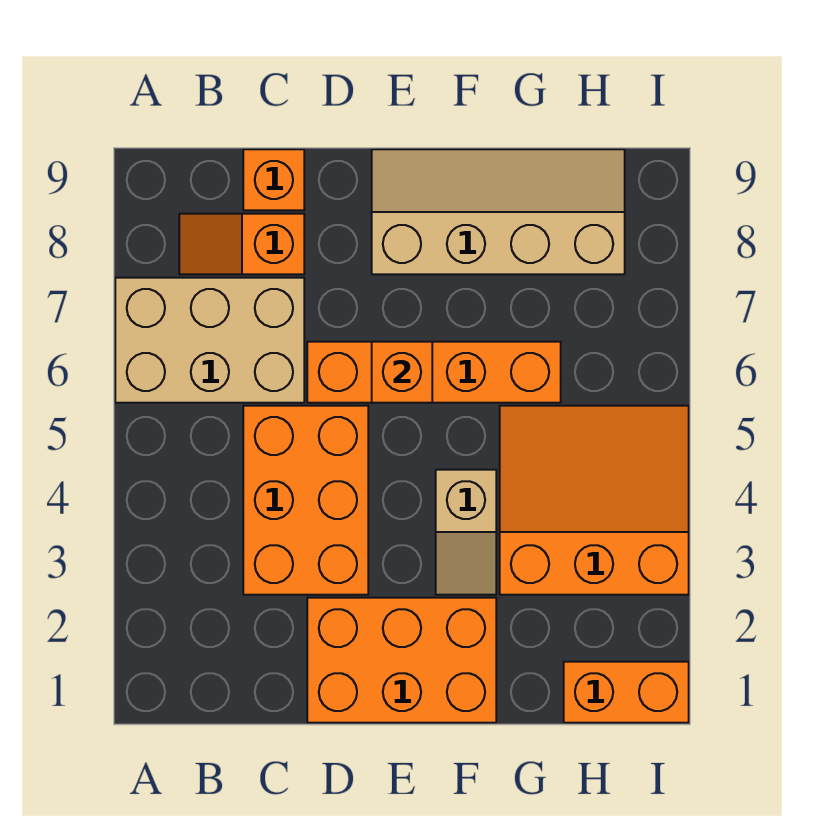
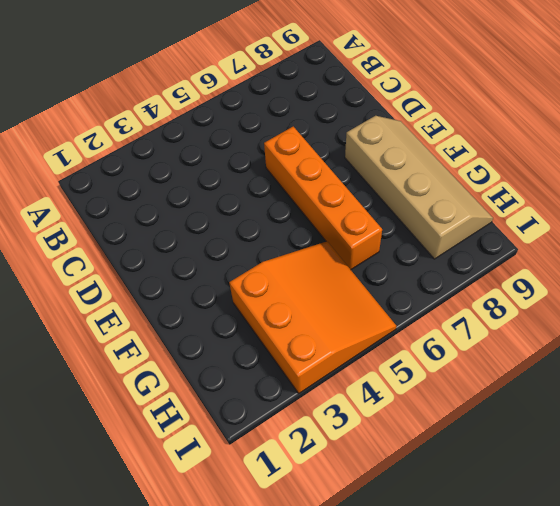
none -> tan brick A6:C7 level 1
none -> orange slope B8:C8 level 1 top C

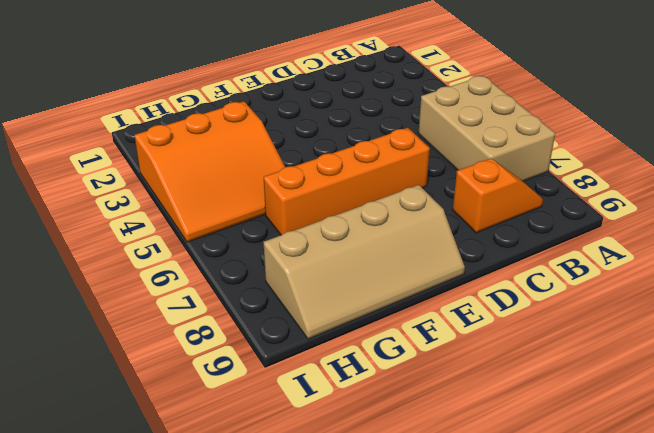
tan brick A5:B7 level 1 -> tan brick A6:C7 level 1
none -> orange brick C3:D5 level 1
none -> orange brick C9 level 1

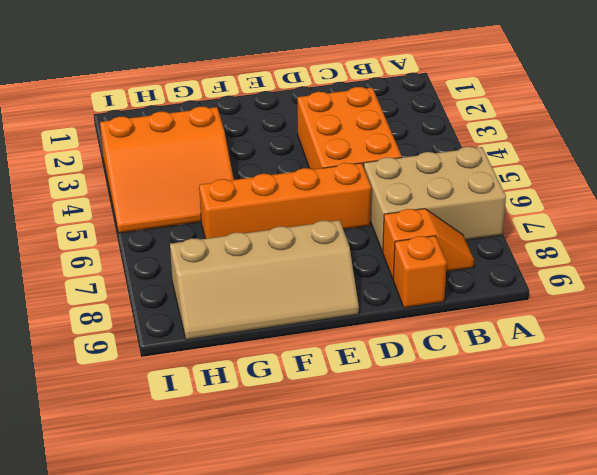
none -> orange brick D1:F2 level 1
none -> tan slope F3:F4 level 1 top 4

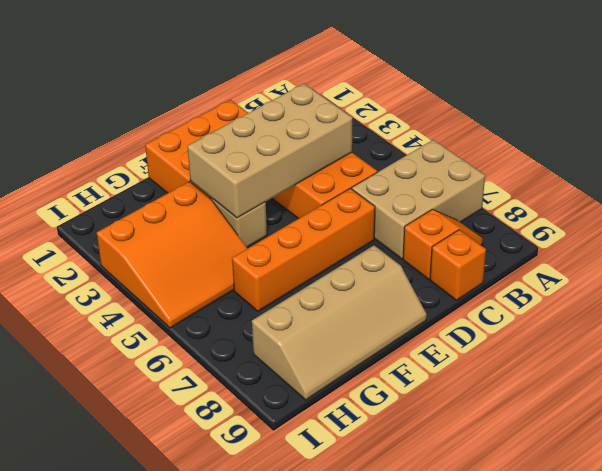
tan brick C3:F4 level 2 -> none
none -> orange brick H1:I1 level 1
none -> orange brick E6 level 2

· · · ·

### TASK ITEM
Nothing but the records themselves, exact and complete, should be returned; leave the pictures out.

### YOUR SOLUTION
none -> tan brick A6:C7 level 1
none -> orange slope B8:C8 level 1 top C

tan brick A5:B7 level 1 -> tan brick A6:C7 level 1
none -> orange brick C3:D5 level 1
none -> orange brick C9 level 1

none -> orange brick D1:F2 level 1
none -> tan slope F3:F4 level 1 top 4

tan brick C3:F4 level 2 -> none
none -> orange brick H1:I1 level 1
none -> orange brick E6 level 2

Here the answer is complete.